_EXERCISE REQUIREMENTS:_ Write out each of the items below word for word, leaving out the pictures.

(Entries in the collection)

************

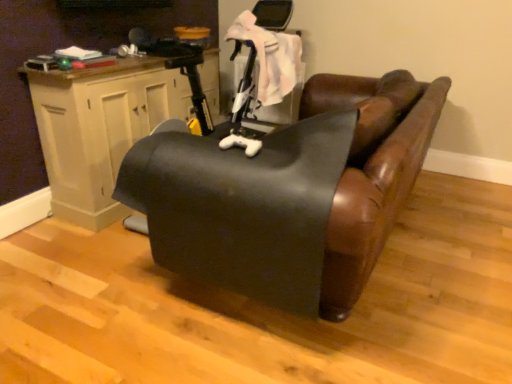
Question: Considering the positions of black leather couch at center and wooden cabinet at left in the image, is black leather couch at center wider or thinner than wooden cabinet at left?

Choices:
 (A) thin
 (B) wide

Answer: (B)

Question: Is point (166, 200) positioned closer to the camera than point (203, 82)?

Choices:
 (A) farther
 (B) closer

Answer: (B)

Question: From the image's perspective, is black leather couch at center located above or below wooden cabinet at left?

Choices:
 (A) below
 (B) above

Answer: (A)

Question: In terms of width, does wooden cabinet at left look wider or thinner when compared to black leather couch at center?

Choices:
 (A) thin
 (B) wide

Answer: (A)

Question: Is wooden cabinet at left to the left or to the right of black leather couch at center in the image?

Choices:
 (A) left
 (B) right

Answer: (A)

Question: From a real-world perspective, is wooden cabinet at left above or below black leather couch at center?

Choices:
 (A) below
 (B) above

Answer: (B)

Question: Based on their sizes in the image, would you say wooden cabinet at left is bigger or smaller than black leather couch at center?

Choices:
 (A) big
 (B) small

Answer: (B)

************

_SOLUTION TO THIS TASK:_
Question: Considering the positions of black leather couch at center and wooden cabinet at left in the image, is black leather couch at center wider or thinner than wooden cabinet at left?

Choices:
 (A) thin
 (B) wide

Answer: (B)

Question: Is point (166, 200) positioned closer to the camera than point (203, 82)?

Choices:
 (A) farther
 (B) closer

Answer: (B)

Question: From the image's perspective, is black leather couch at center located above or below wooden cabinet at left?

Choices:
 (A) below
 (B) above

Answer: (A)

Question: In terms of width, does wooden cabinet at left look wider or thinner when compared to black leather couch at center?

Choices:
 (A) thin
 (B) wide

Answer: (A)

Question: Is wooden cabinet at left to the left or to the right of black leather couch at center in the image?

Choices:
 (A) left
 (B) right

Answer: (A)

Question: From a real-world perspective, is wooden cabinet at left above or below black leather couch at center?

Choices:
 (A) below
 (B) above

Answer: (B)

Question: Based on their sizes in the image, would you say wooden cabinet at left is bigger or smaller than black leather couch at center?

Choices:
 (A) big
 (B) small

Answer: (B)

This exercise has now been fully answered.